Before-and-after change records
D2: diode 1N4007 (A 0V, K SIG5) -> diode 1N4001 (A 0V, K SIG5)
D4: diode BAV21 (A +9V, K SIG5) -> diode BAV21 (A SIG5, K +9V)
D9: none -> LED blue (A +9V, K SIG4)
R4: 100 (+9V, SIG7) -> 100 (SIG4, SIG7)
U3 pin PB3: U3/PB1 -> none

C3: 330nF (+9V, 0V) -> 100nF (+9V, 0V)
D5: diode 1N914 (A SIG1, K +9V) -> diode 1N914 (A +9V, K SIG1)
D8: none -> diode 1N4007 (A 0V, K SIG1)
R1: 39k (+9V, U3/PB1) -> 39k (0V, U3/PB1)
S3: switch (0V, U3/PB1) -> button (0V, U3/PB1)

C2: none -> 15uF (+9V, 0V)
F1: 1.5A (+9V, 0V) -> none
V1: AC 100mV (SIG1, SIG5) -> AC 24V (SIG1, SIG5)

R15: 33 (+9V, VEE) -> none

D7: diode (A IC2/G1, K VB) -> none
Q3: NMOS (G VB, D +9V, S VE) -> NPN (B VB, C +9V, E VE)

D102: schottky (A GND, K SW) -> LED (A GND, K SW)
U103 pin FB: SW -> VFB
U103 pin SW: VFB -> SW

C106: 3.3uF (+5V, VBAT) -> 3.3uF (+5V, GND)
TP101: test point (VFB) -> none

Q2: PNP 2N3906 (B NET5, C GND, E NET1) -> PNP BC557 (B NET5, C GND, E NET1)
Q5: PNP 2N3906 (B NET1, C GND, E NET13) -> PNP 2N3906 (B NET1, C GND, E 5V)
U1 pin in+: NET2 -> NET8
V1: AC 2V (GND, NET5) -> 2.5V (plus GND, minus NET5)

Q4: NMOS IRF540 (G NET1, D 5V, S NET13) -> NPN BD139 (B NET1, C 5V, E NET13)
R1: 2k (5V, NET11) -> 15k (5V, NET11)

**Work instruction**
Could you return exactly the lines above from the line with "R15: 33 (+9V, VEE) -> none" to the line with "V1: AC 2V (GND, NET5)", both included, and nothing else?

**Expected answer**
R15: 33 (+9V, VEE) -> none

D7: diode (A IC2/G1, K VB) -> none
Q3: NMOS (G VB, D +9V, S VE) -> NPN (B VB, C +9V, E VE)

D102: schottky (A GND, K SW) -> LED (A GND, K SW)
U103 pin FB: SW -> VFB
U103 pin SW: VFB -> SW

C106: 3.3uF (+5V, VBAT) -> 3.3uF (+5V, GND)
TP101: test point (VFB) -> none

Q2: PNP 2N3906 (B NET5, C GND, E NET1) -> PNP BC557 (B NET5, C GND, E NET1)
Q5: PNP 2N3906 (B NET1, C GND, E NET13) -> PNP 2N3906 (B NET1, C GND, E 5V)
U1 pin in+: NET2 -> NET8
V1: AC 2V (GND, NET5) -> 2.5V (plus GND, minus NET5)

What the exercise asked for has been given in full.